Material to process:
....
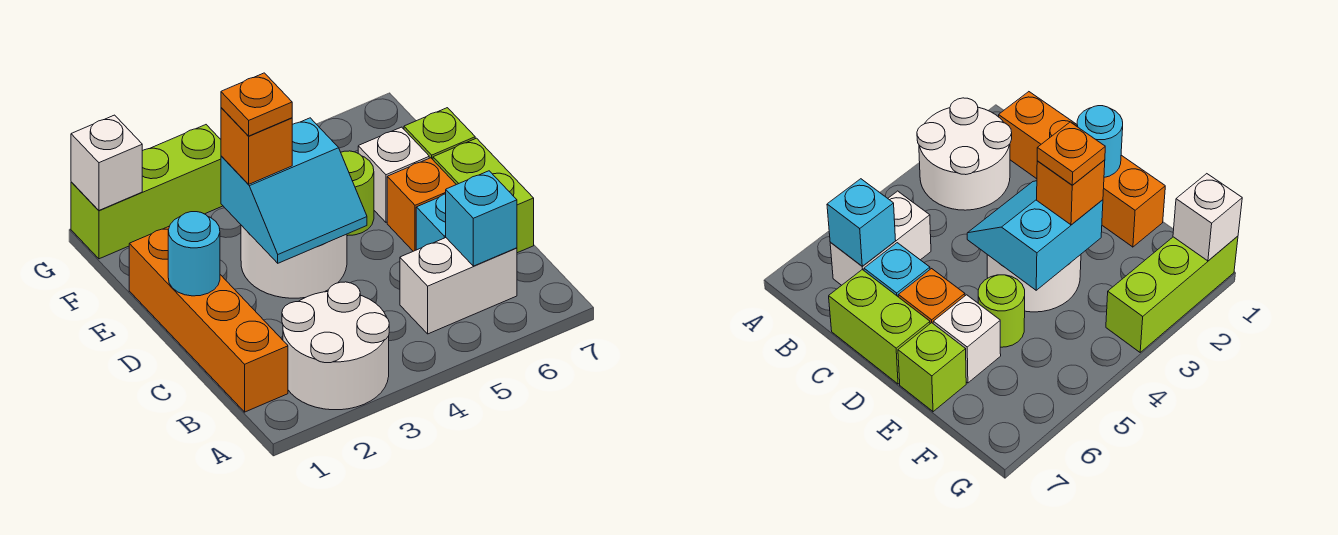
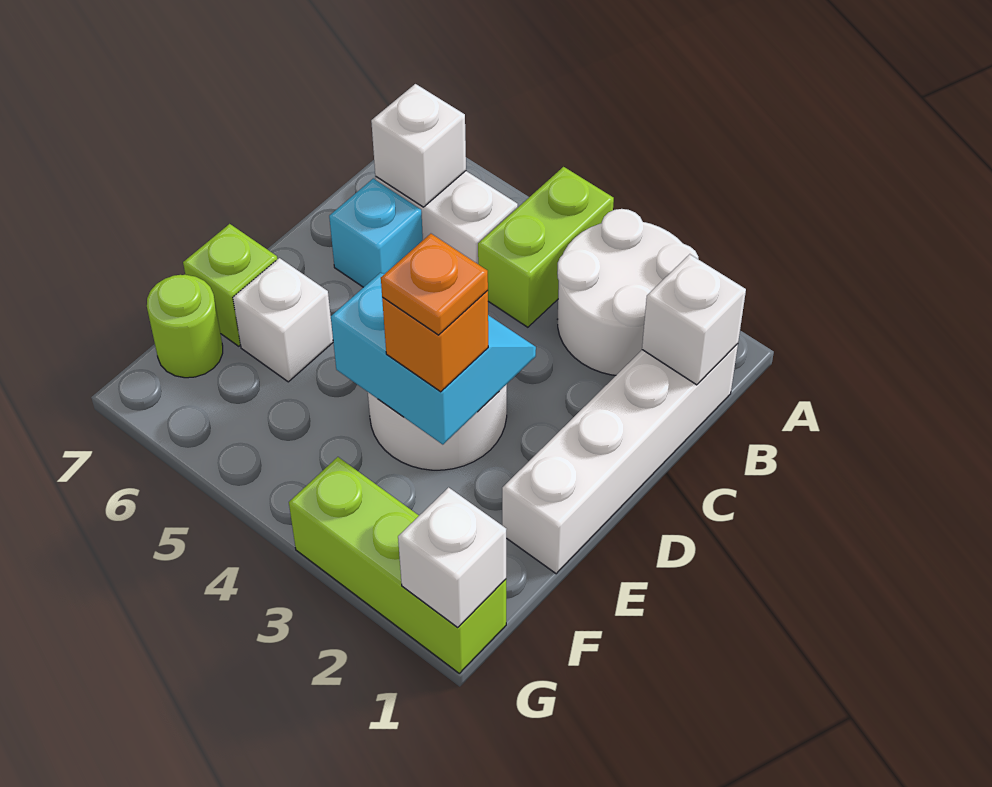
orange brick B1:E1 level 1 -> white brick B1:E1 level 1
none -> white brick B1 level 2
cyan brick B6 level 2 -> white brick B6 level 2
lime brick C7:D7 level 1 -> lime brick A4:B4 level 1
cyan round brick D1 level 2 -> none
orange brick D6 level 1 -> none
lime round brick E5 level 1 -> lime round brick F7 level 1

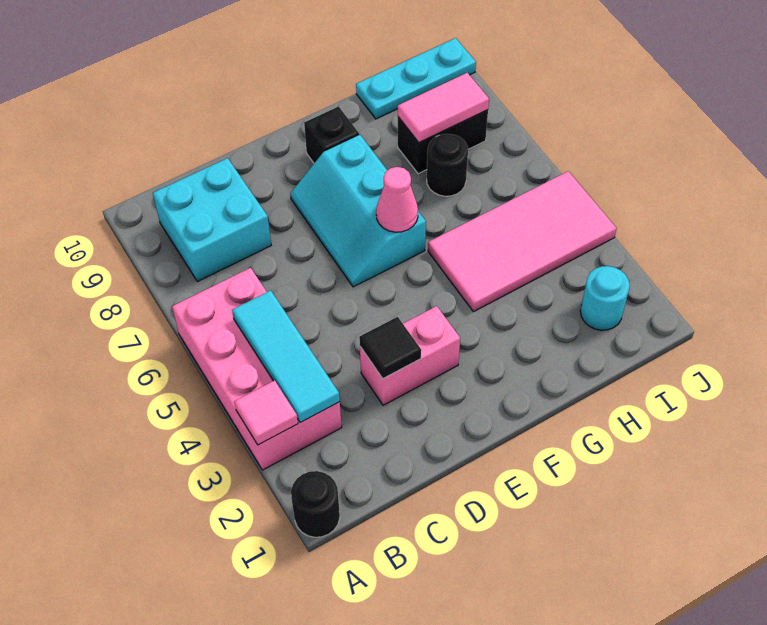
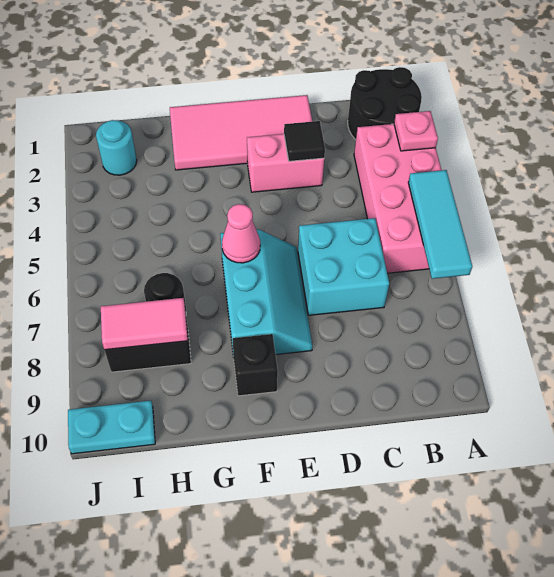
black round brick A1 level 1 -> black round brick A1:B2 level 1
pink tile A3 level 2 -> pink plate A3 level 2
cyan tile B3:B5 level 2 -> cyan tile A5:A7 level 2
cyan brick B8:C9 level 1 -> cyan brick C6:D7 level 1
pink tile G4:J5 level 1 -> pink tile D1:G2 level 1
cyan plate H10:J10 level 1 -> cyan plate I10:J10 level 1

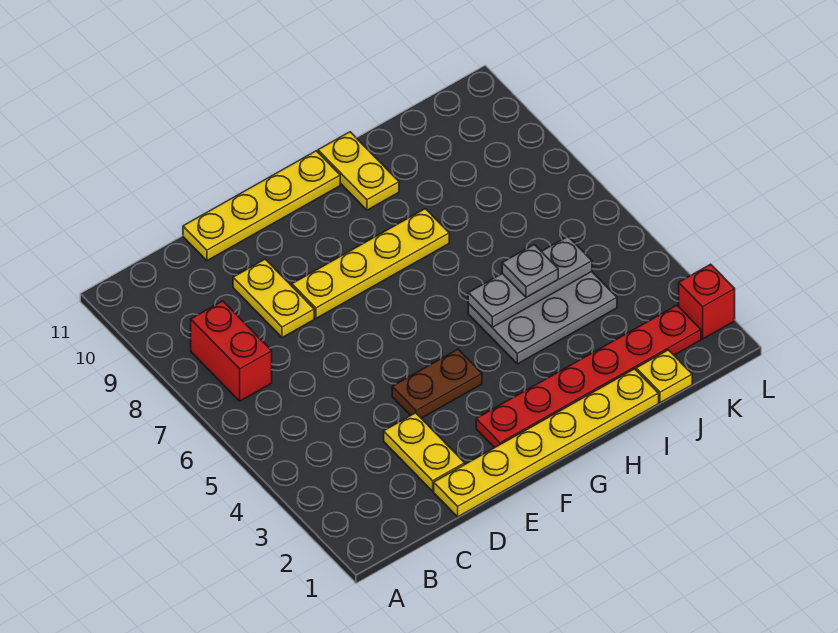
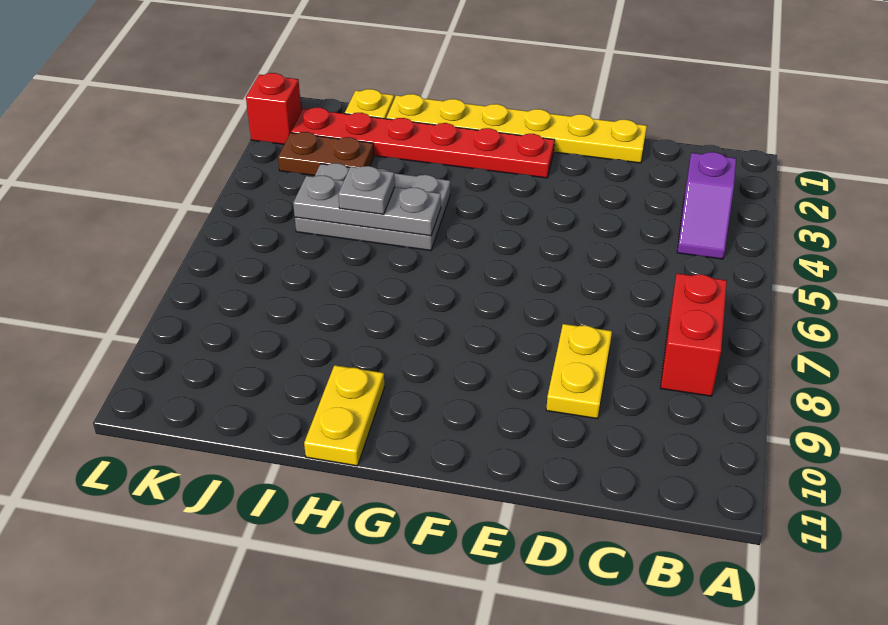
none -> purple slope B3:B4 level 1 top 3
yellow plate D2:D3 level 1 -> none
yellow plate D11:G11 level 1 -> none
brown plate E4:F4 level 1 -> brown plate J3:K3 level 1
yellow plate E8:H8 level 1 -> none

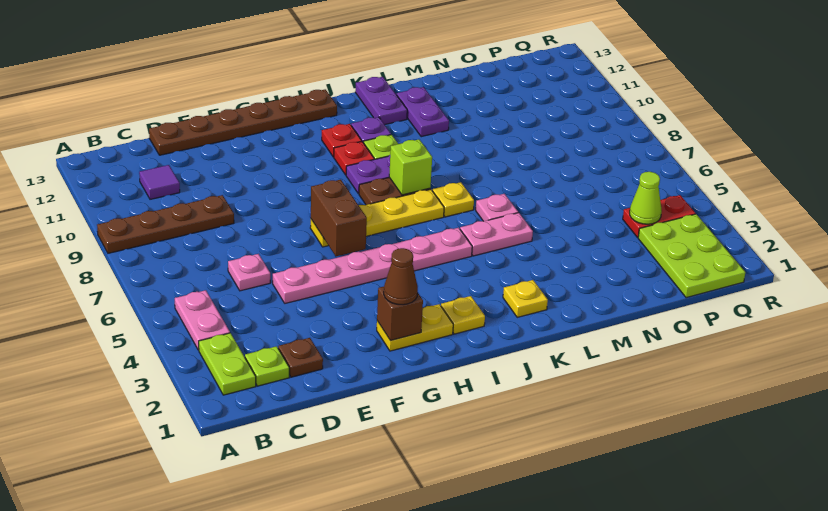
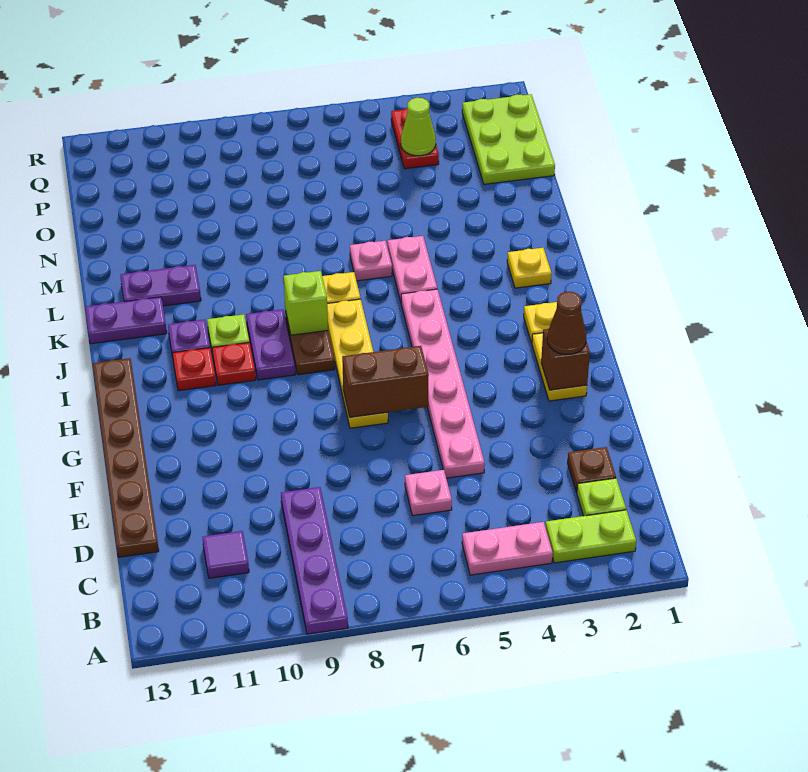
brown plate A9:D9 level 1 -> purple plate A9:D9 level 1
lime plate P1:Q3 level 1 -> lime plate O1:Q2 level 1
....
Print the records exactly, every one. Leave out the pictures.

Task solution:
orange brick B1:E1 level 1 -> white brick B1:E1 level 1
none -> white brick B1 level 2
cyan brick B6 level 2 -> white brick B6 level 2
lime brick C7:D7 level 1 -> lime brick A4:B4 level 1
cyan round brick D1 level 2 -> none
orange brick D6 level 1 -> none
lime round brick E5 level 1 -> lime round brick F7 level 1

black round brick A1 level 1 -> black round brick A1:B2 level 1
pink tile A3 level 2 -> pink plate A3 level 2
cyan tile B3:B5 level 2 -> cyan tile A5:A7 level 2
cyan brick B8:C9 level 1 -> cyan brick C6:D7 level 1
pink tile G4:J5 level 1 -> pink tile D1:G2 level 1
cyan plate H10:J10 level 1 -> cyan plate I10:J10 level 1

none -> purple slope B3:B4 level 1 top 3
yellow plate D2:D3 level 1 -> none
yellow plate D11:G11 level 1 -> none
brown plate E4:F4 level 1 -> brown plate J3:K3 level 1
yellow plate E8:H8 level 1 -> none

brown plate A9:D9 level 1 -> purple plate A9:D9 level 1
lime plate P1:Q3 level 1 -> lime plate O1:Q2 level 1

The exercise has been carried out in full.